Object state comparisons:
=== Section Start ===
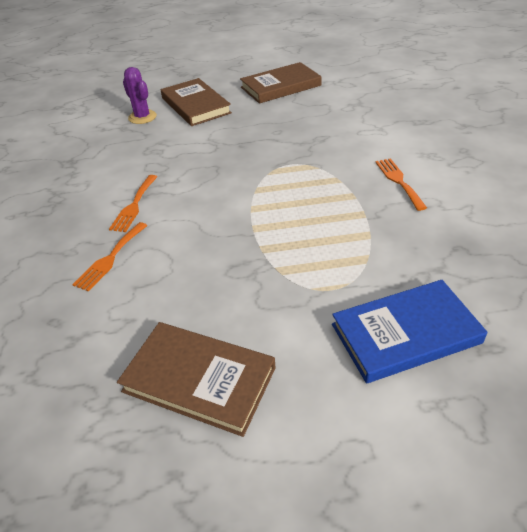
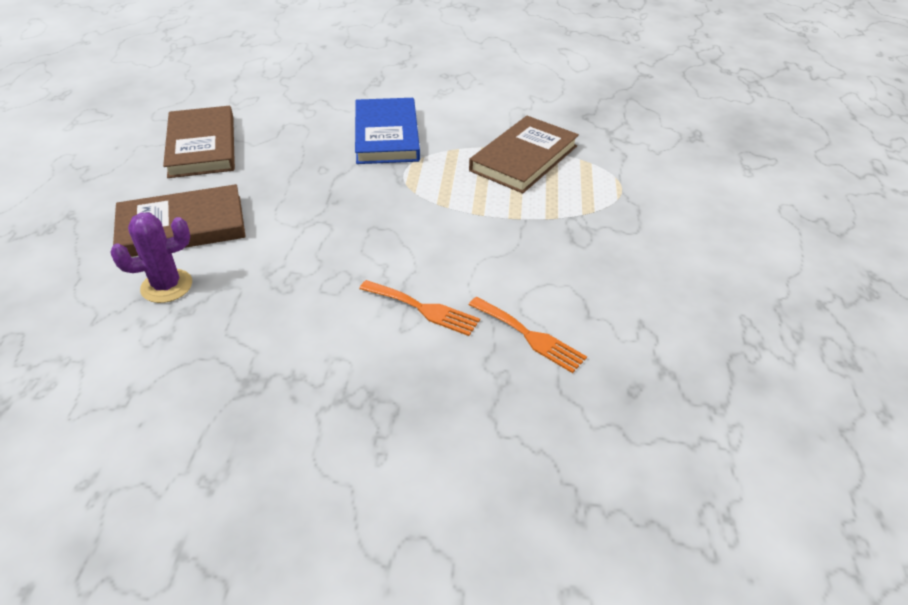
camera: 80 degrees left, 0 degrees up
brown book [117,322,276,437] -> brown book moved to [469,116,579,193]
blue book [332,280,487,383] -> blue book moved to [355,98,420,164]
orange fork [375,158,427,211] -> none

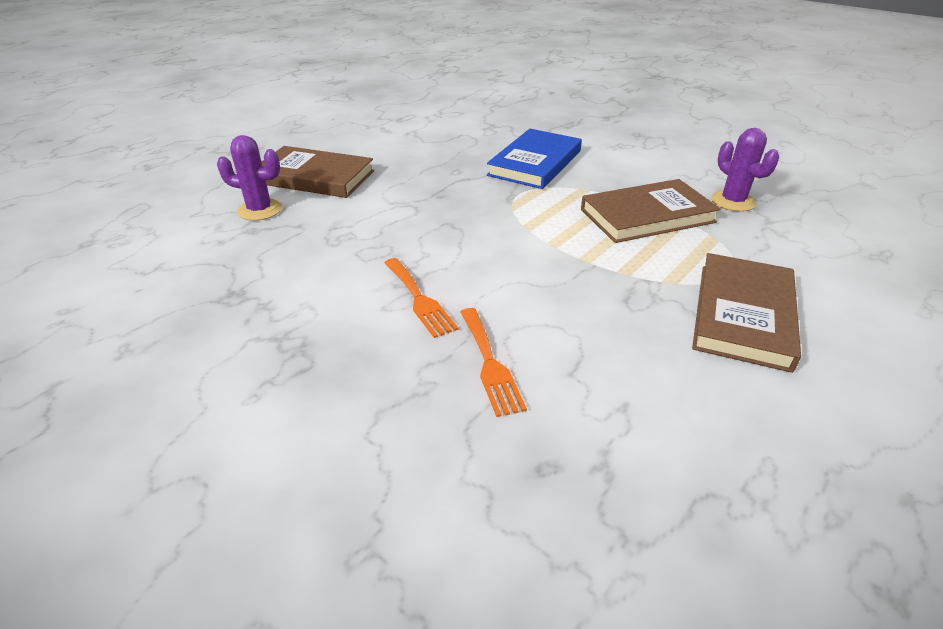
camera: 35 degrees right, 5 degrees down
brown book [163,106,235,178] -> brown book moved to [692,253,801,373]
none -> purple cactus [711,128,779,212]

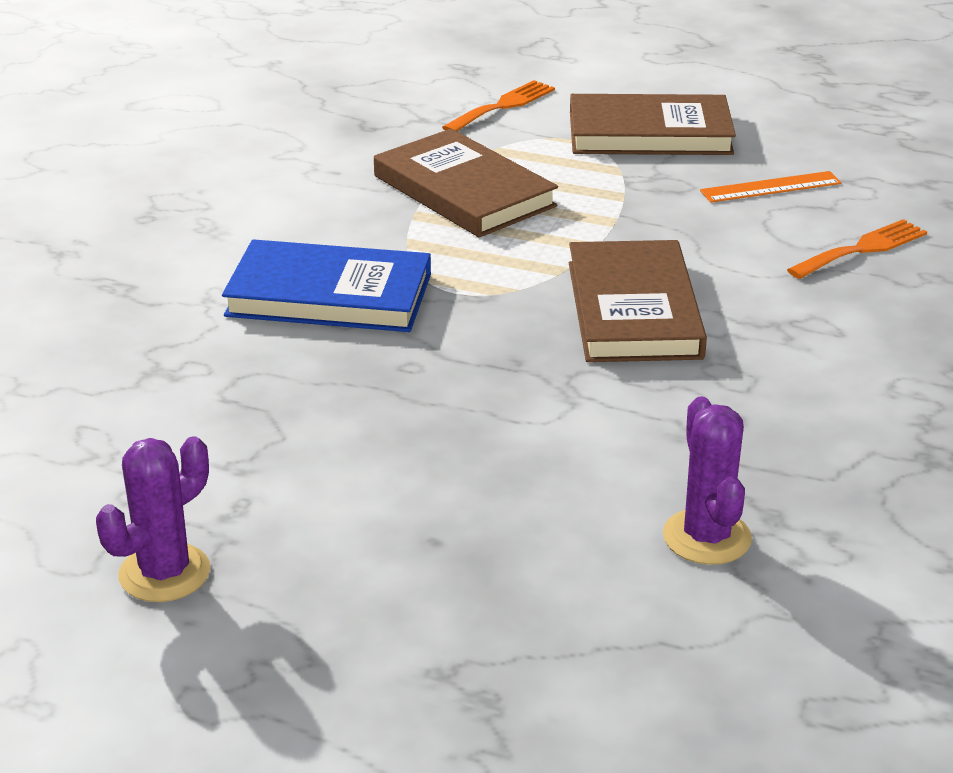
camera: 110 degrees left, 5 degrees down
brown book [262,146,374,198] -> brown book moved to [569,240,707,362]
orange fork [384,258,458,338] -> orange fork moved to [442,80,555,131]
purple cactus [711,128,779,212] -> purple cactus moved to [96,436,210,602]
none -> orange ruler [700,171,841,203]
=== Section End ===
- TASK GOAL
When you transcribe the lines above, keep every word exact but leave the pictures behind.

- TASK ANSWER
camera: 80 degrees left, 0 degrees up
brown book [117,322,276,437] -> brown book moved to [469,116,579,193]
blue book [332,280,487,383] -> blue book moved to [355,98,420,164]
orange fork [375,158,427,211] -> none

camera: 35 degrees right, 5 degrees down
brown book [163,106,235,178] -> brown book moved to [692,253,801,373]
none -> purple cactus [711,128,779,212]

camera: 110 degrees left, 5 degrees down
brown book [262,146,374,198] -> brown book moved to [569,240,707,362]
orange fork [384,258,458,338] -> orange fork moved to [442,80,555,131]
purple cactus [711,128,779,212] -> purple cactus moved to [96,436,210,602]
none -> orange ruler [700,171,841,203]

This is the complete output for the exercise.